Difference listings
☆ ☆ ☆ ☆ ☆

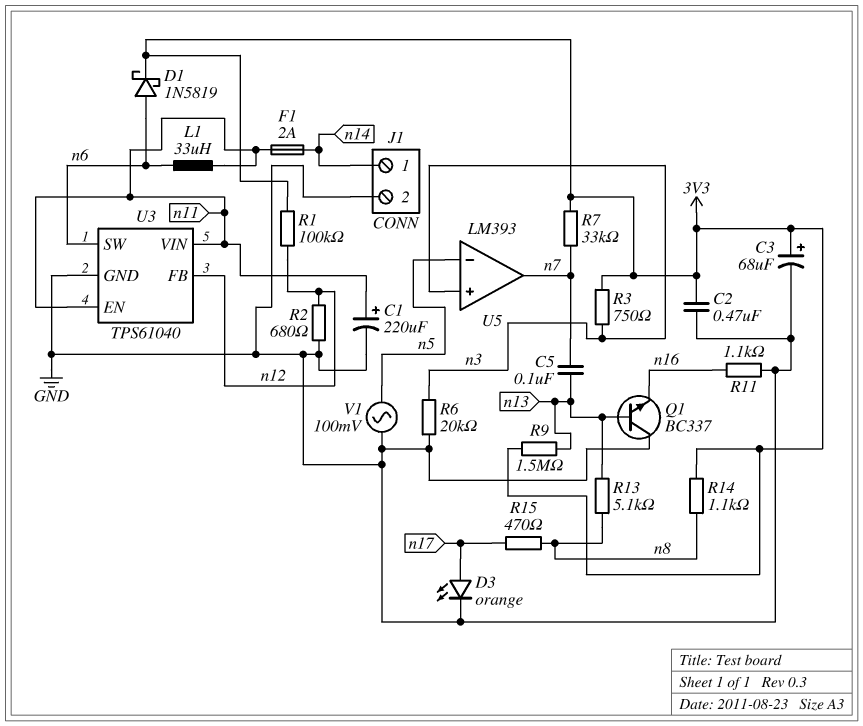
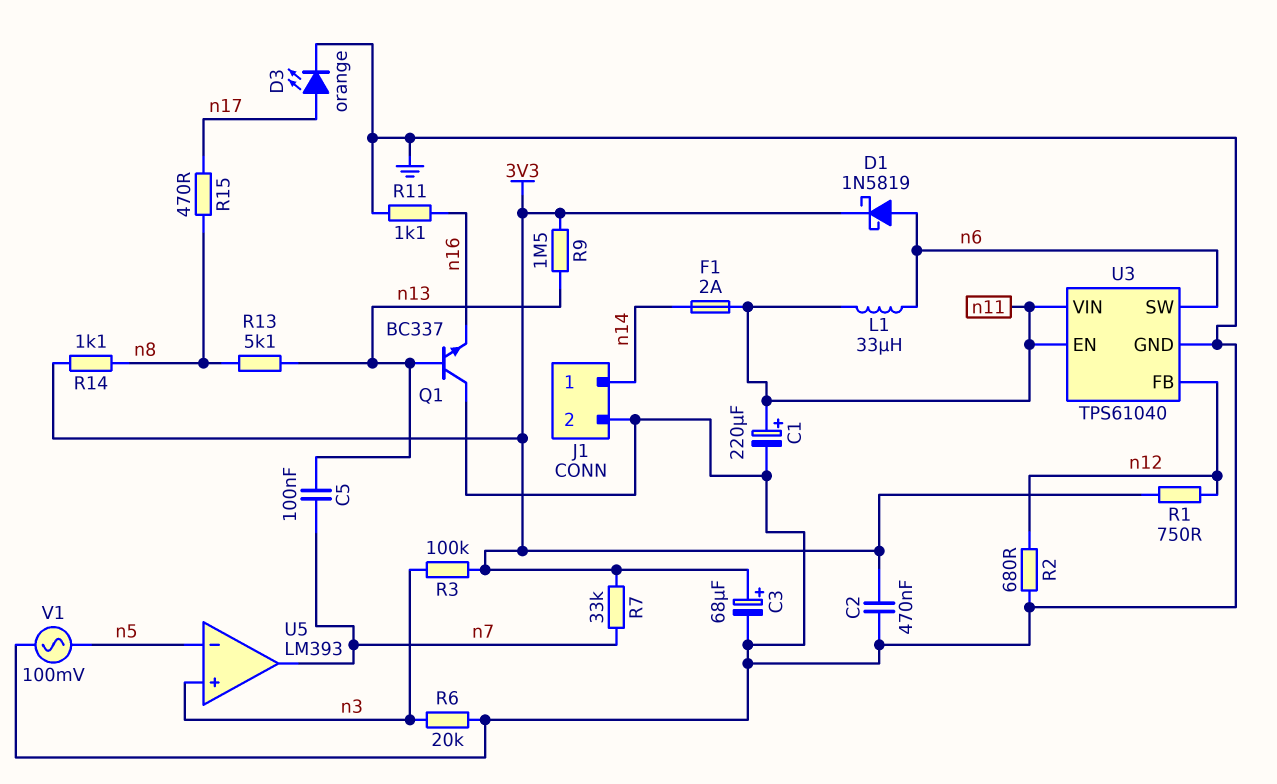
R1: 100k (3V3, n12) -> 750 (3V3, n12)
R3: 750 (3V3, n3) -> 100k (3V3, n3)

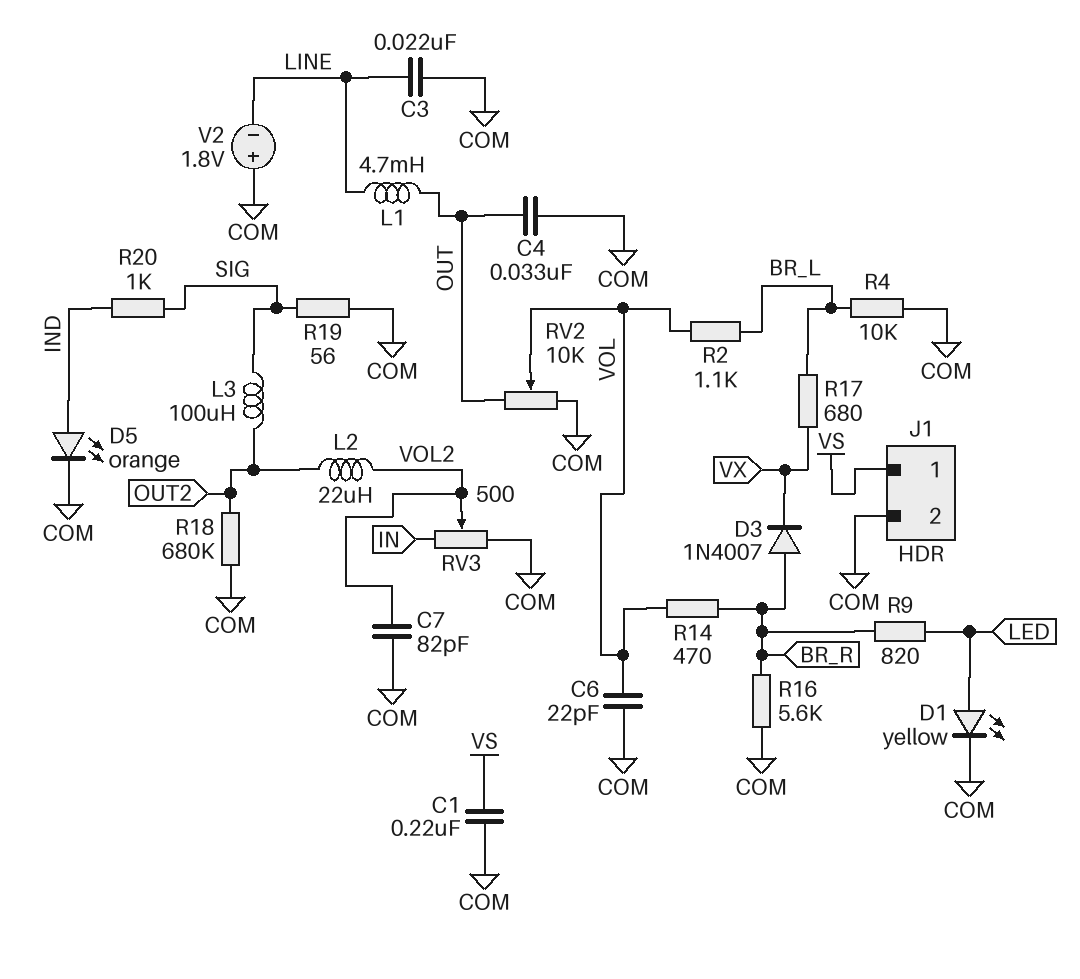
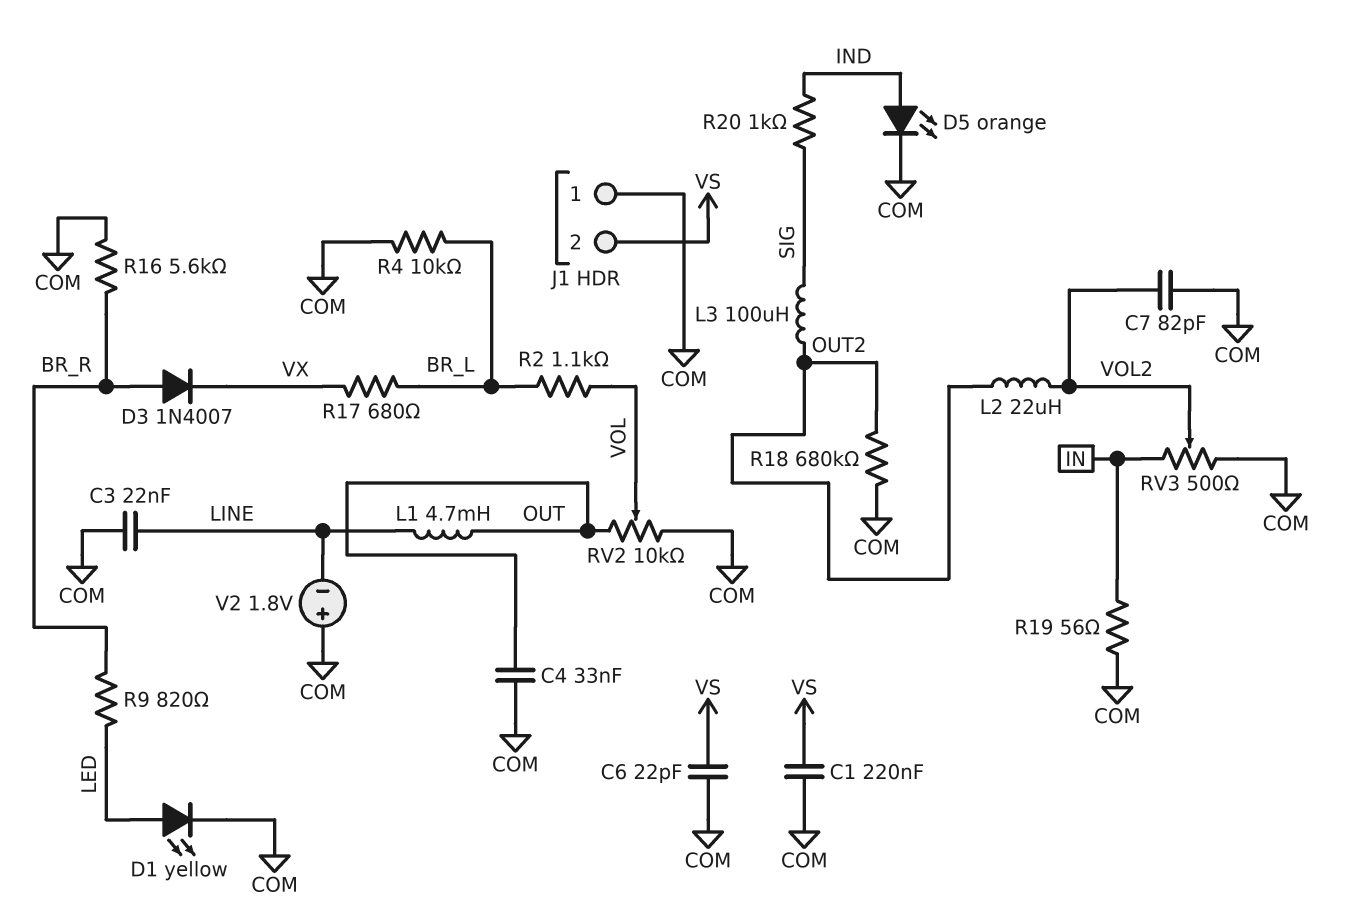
C6: 22pF (COM, VOL) -> 22pF (COM, VS)
J1 pin 1: VS -> COM
J1 pin 2: COM -> VS
R14: 470 (BR_R, VOL) -> none
R19: 56 (COM, SIG) -> 56 (COM, IN)

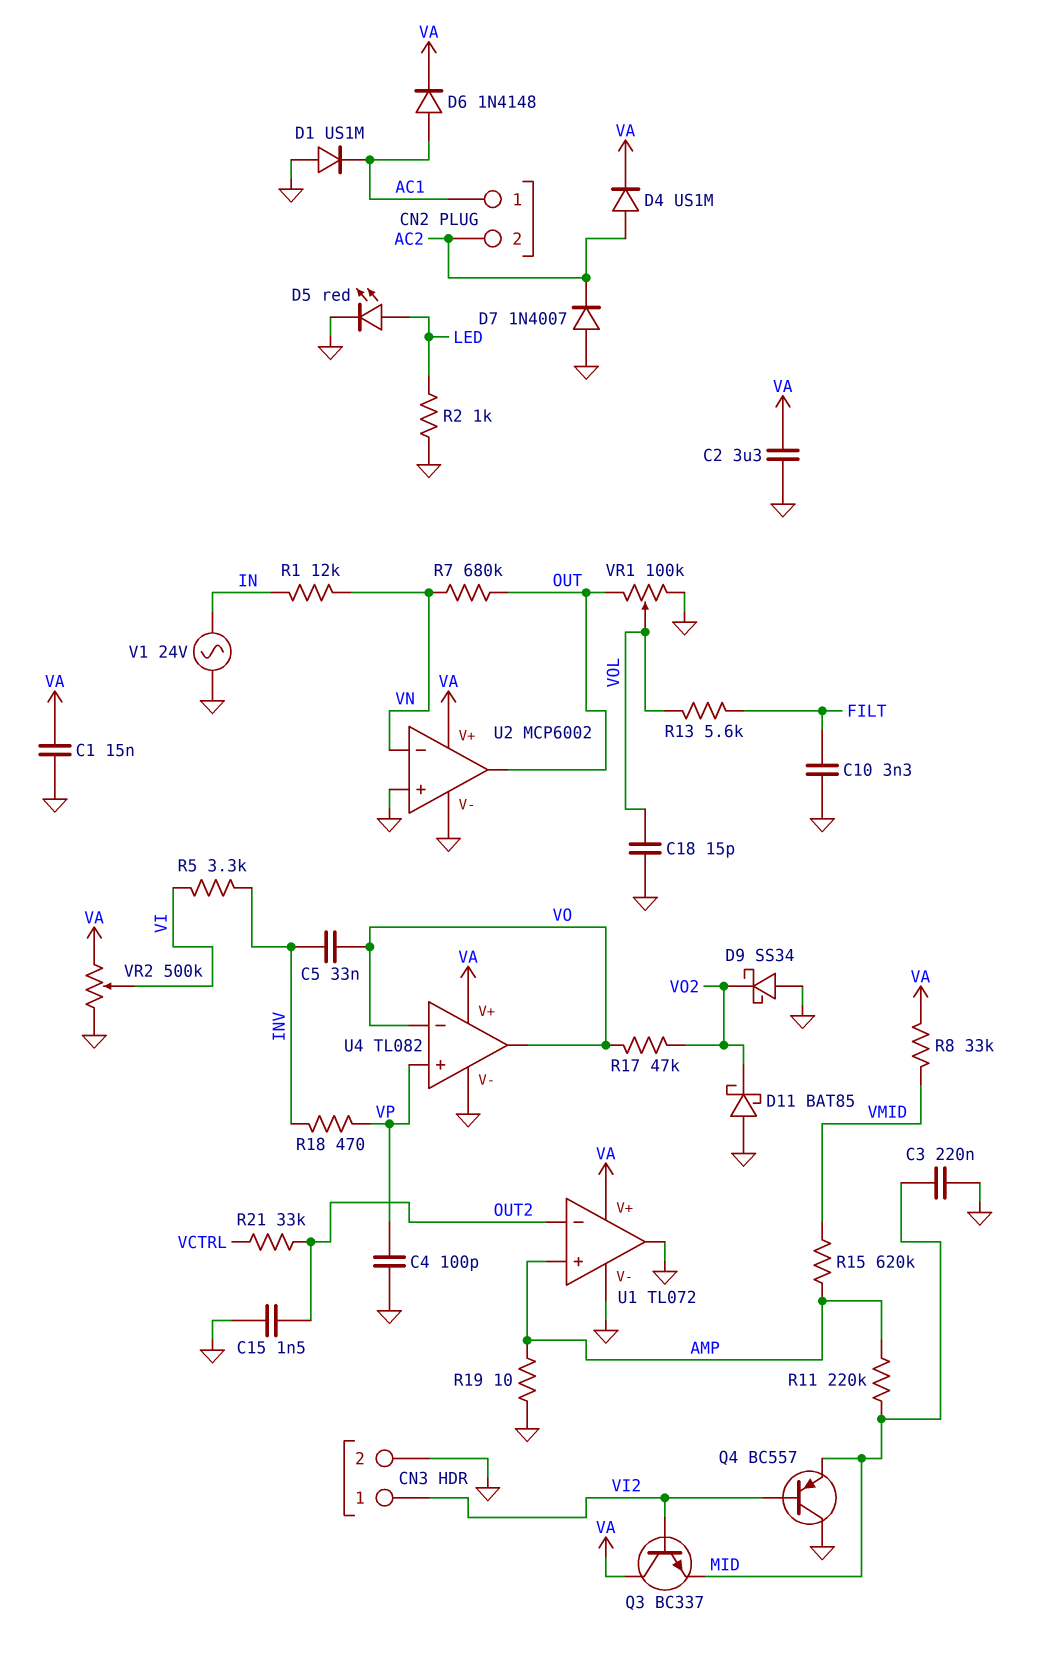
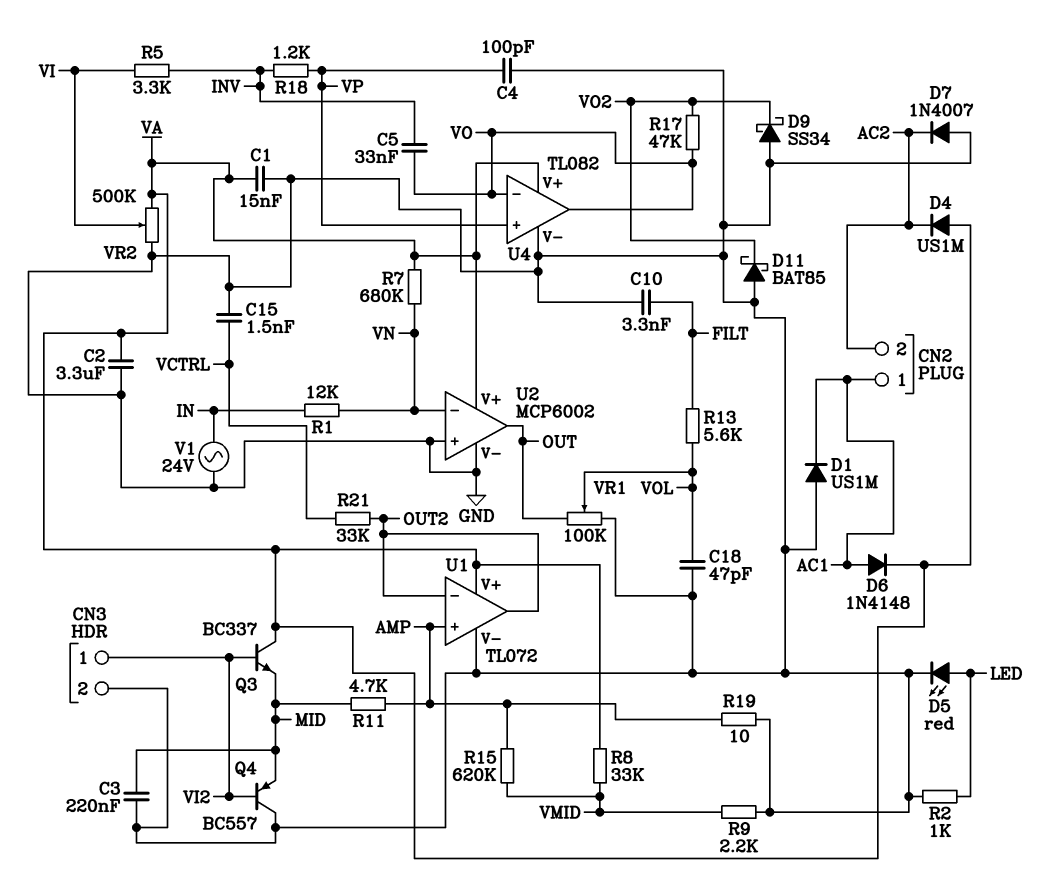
C15: 1.5nF (GND, OUT2) -> 1.5nF (GND, VCTRL)
C18: 15pF (GND, VOL) -> 47pF (GND, VOL)
D4: diode US1M (A AC2, K VA) -> diode US1M (A VA, K AC2)
R7: 680k (OUT, VN) -> 680k (VA, VN)
R9: none -> 2.2k (GND, VMID)
R11: 220k (AMP, MID) -> 4.7k (AMP, MID)
R18: 470 (INV, VP) -> 1.2k (INV, VP)
U1 pin out: GND -> OUT2

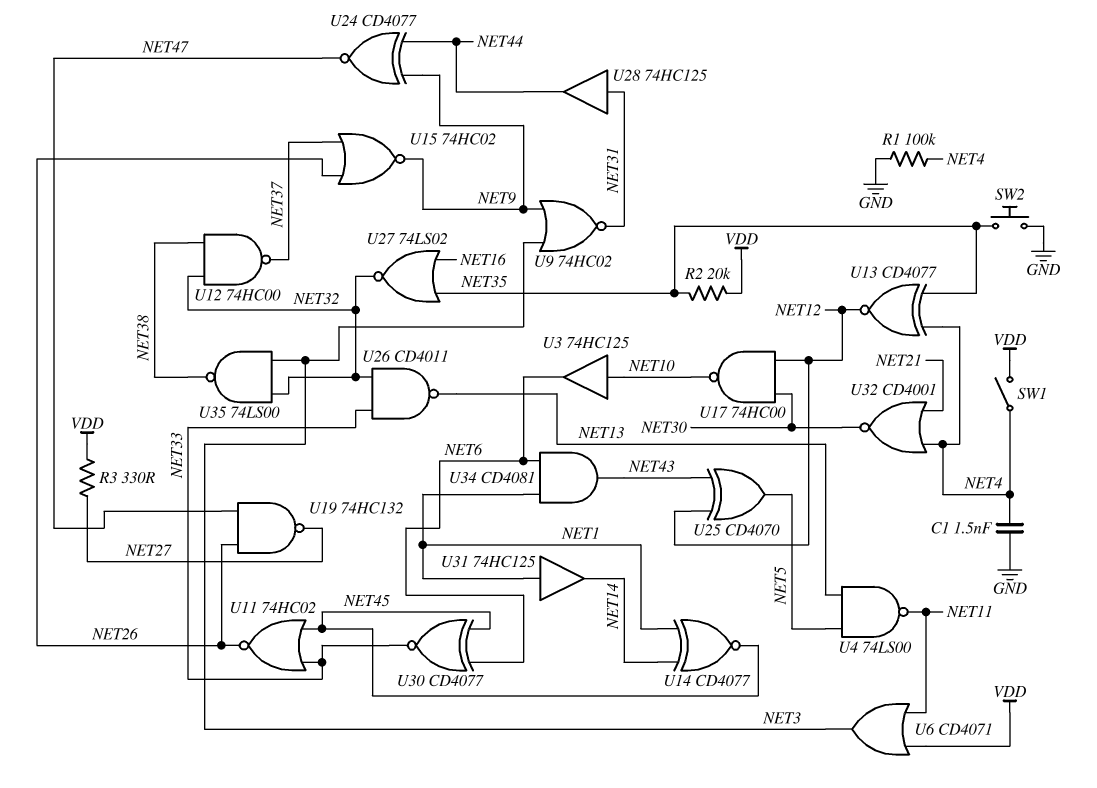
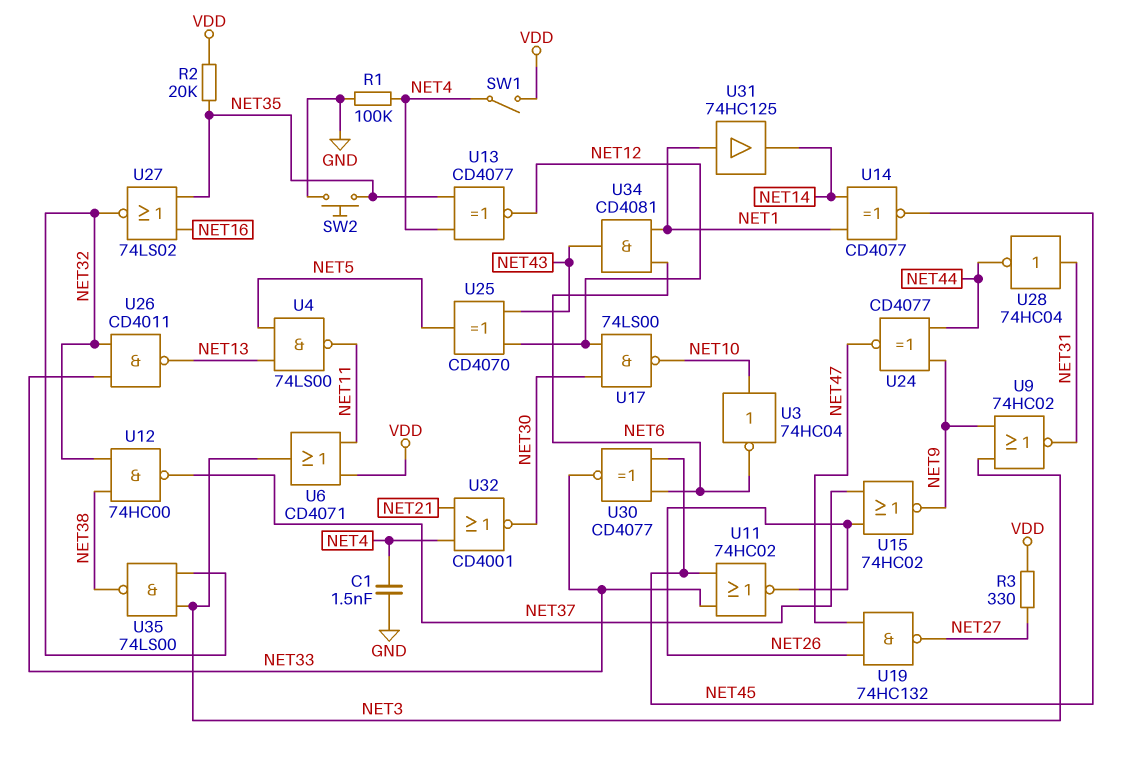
U3: buffer 74HC125 (in NET10, out NET6) -> NOT 74HC04 (in NET10, out NET6)
U17: NAND 74HC00 (in NET12, in NET30, out NET10) -> NAND 74LS00 (in NET12, in NET30, out NET10)
U28: buffer 74HC125 (in NET31, out NET44) -> NOT 74HC04 (in NET31, out NET44)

☆ ☆ ☆ ☆ ☆

Only the line containing "U3: buffer 74HC125" and the lines after it, up to and including the last line of the data, should appear in the answer, exactly as written.

=== RESPONSE TO THE EXERCISE ===
U3: buffer 74HC125 (in NET10, out NET6) -> NOT 74HC04 (in NET10, out NET6)
U17: NAND 74HC00 (in NET12, in NET30, out NET10) -> NAND 74LS00 (in NET12, in NET30, out NET10)
U28: buffer 74HC125 (in NET31, out NET44) -> NOT 74HC04 (in NET31, out NET44)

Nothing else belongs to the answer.